[Change listing data]
§ §

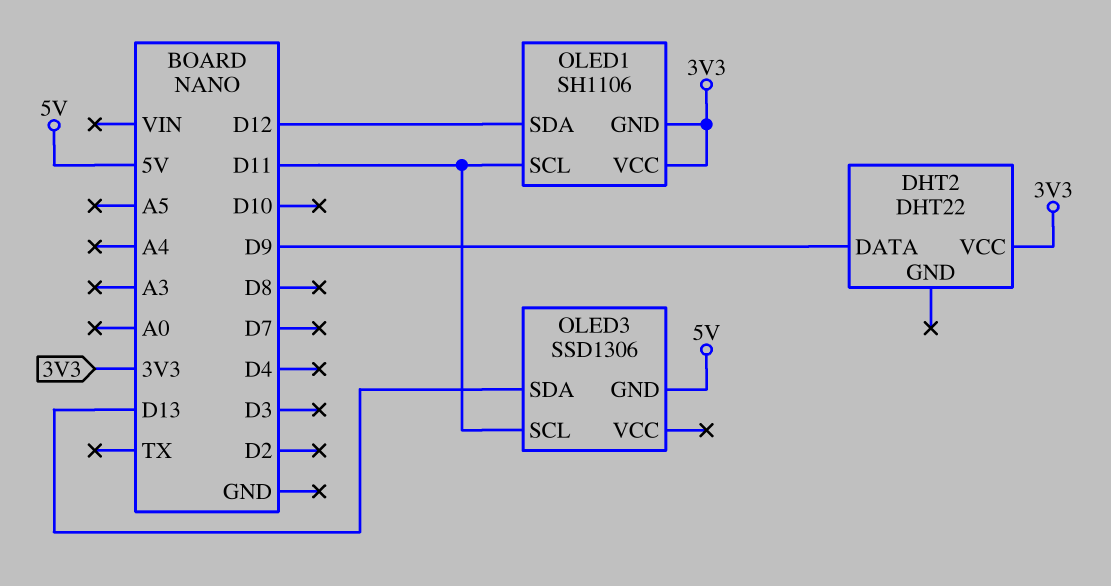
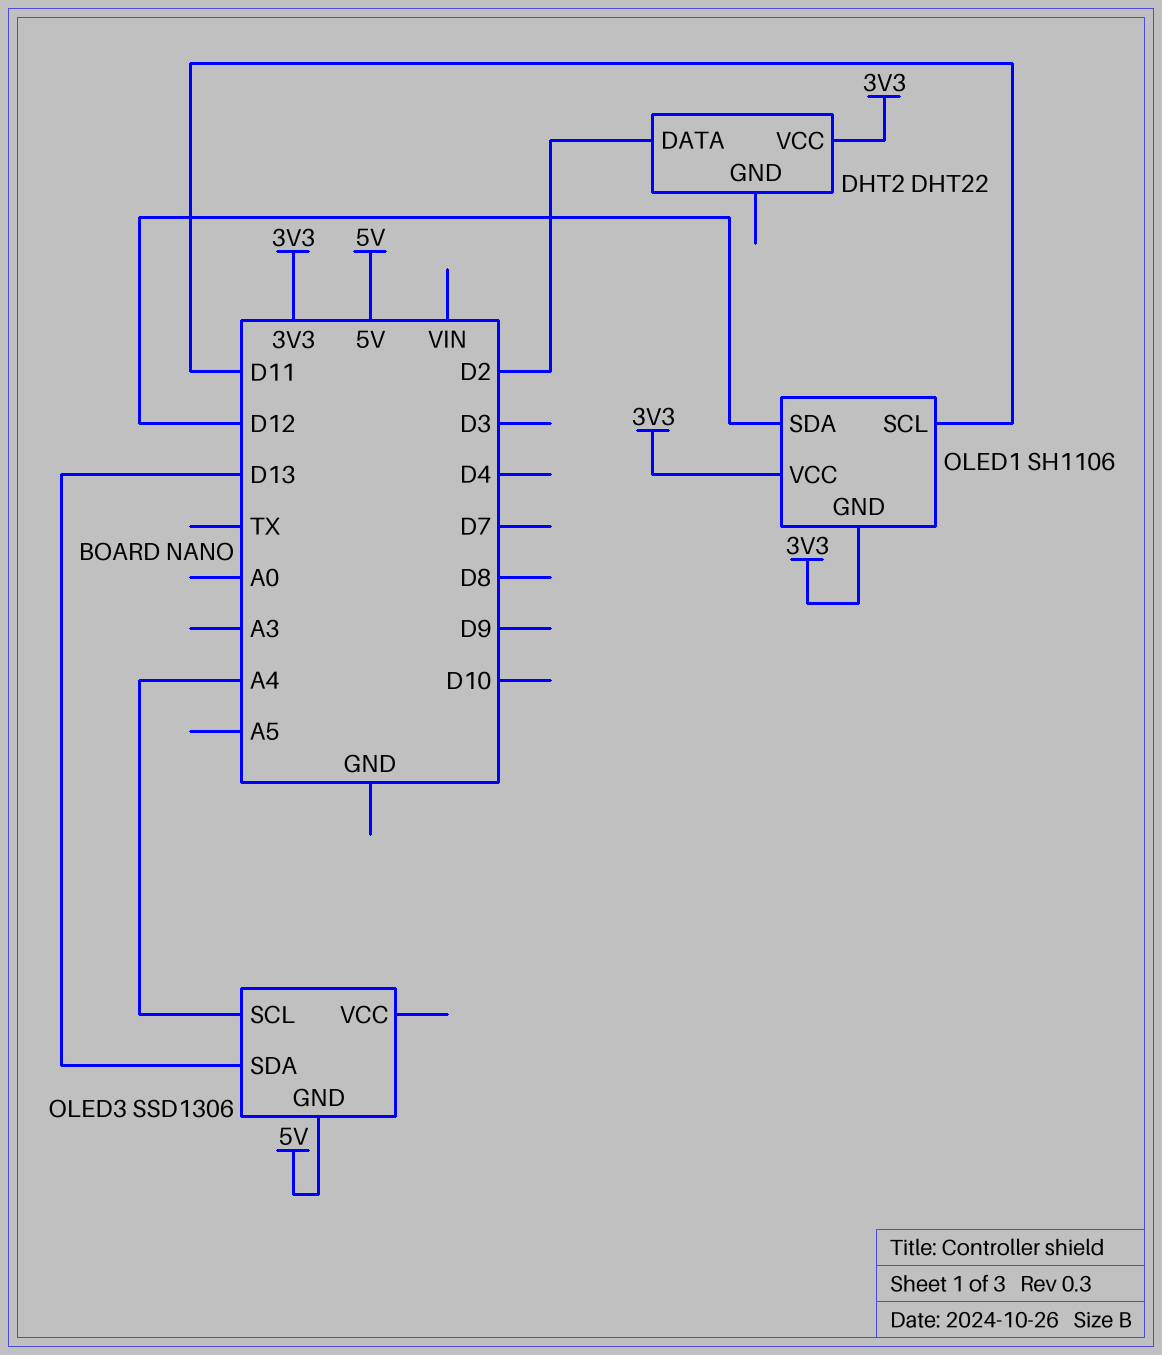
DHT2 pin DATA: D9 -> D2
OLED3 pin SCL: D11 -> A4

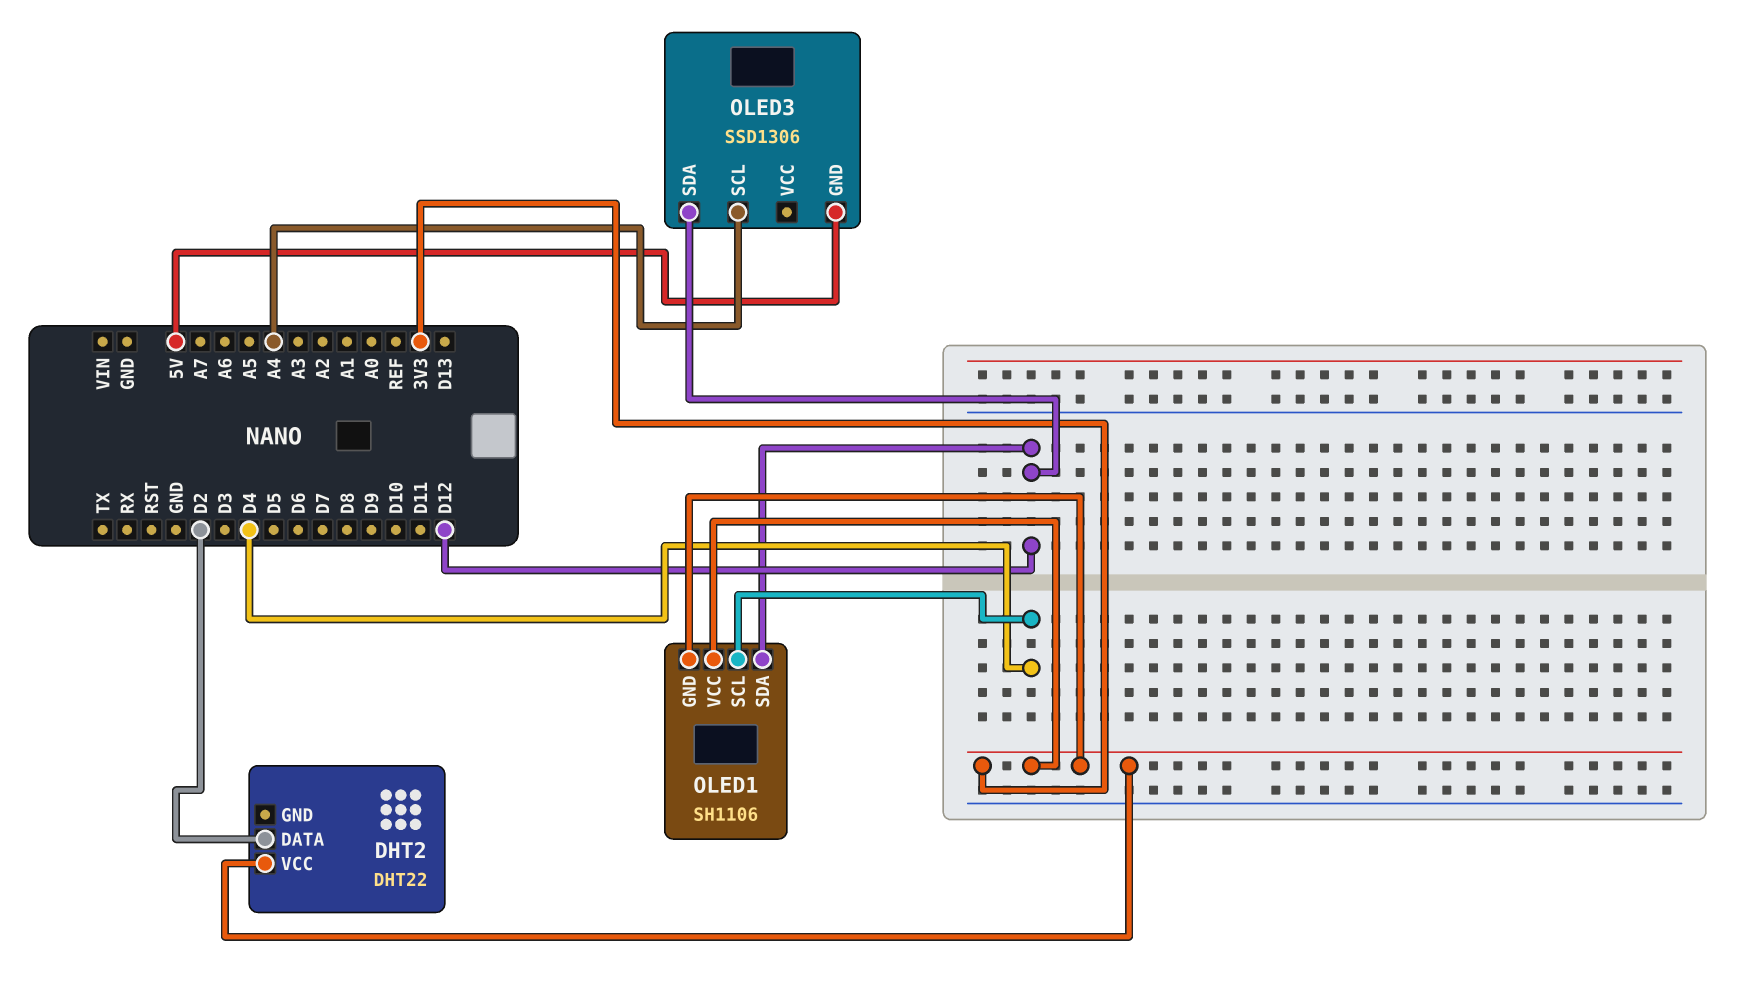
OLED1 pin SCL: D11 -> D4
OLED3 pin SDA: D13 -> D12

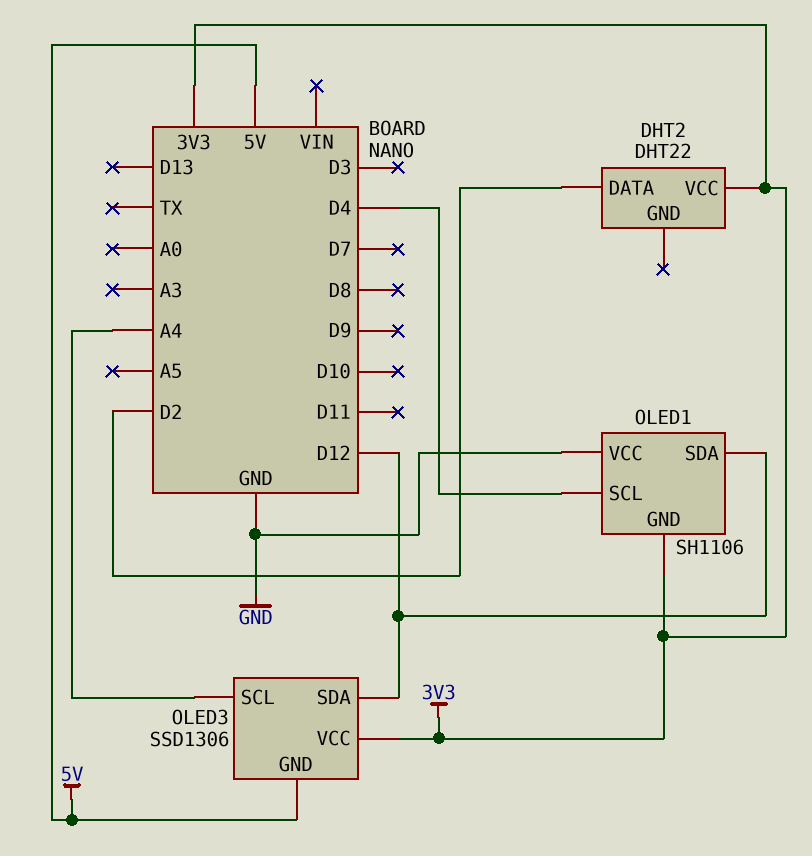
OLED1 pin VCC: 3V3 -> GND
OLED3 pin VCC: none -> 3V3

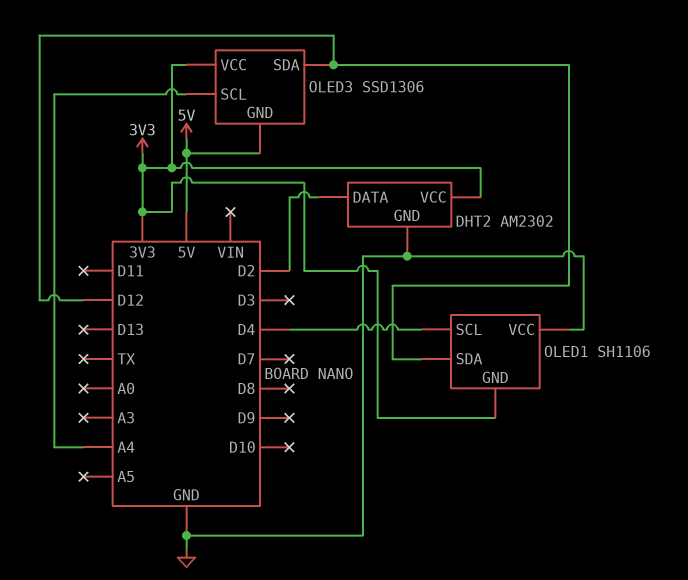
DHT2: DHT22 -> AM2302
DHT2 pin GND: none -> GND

§ §

PROBLEM DETAILS: Repeat the entries word for word and skip the pictures.

ANSWER SECTION:
DHT2 pin DATA: D9 -> D2
OLED3 pin SCL: D11 -> A4

OLED1 pin SCL: D11 -> D4
OLED3 pin SDA: D13 -> D12

OLED1 pin VCC: 3V3 -> GND
OLED3 pin VCC: none -> 3V3

DHT2: DHT22 -> AM2302
DHT2 pin GND: none -> GND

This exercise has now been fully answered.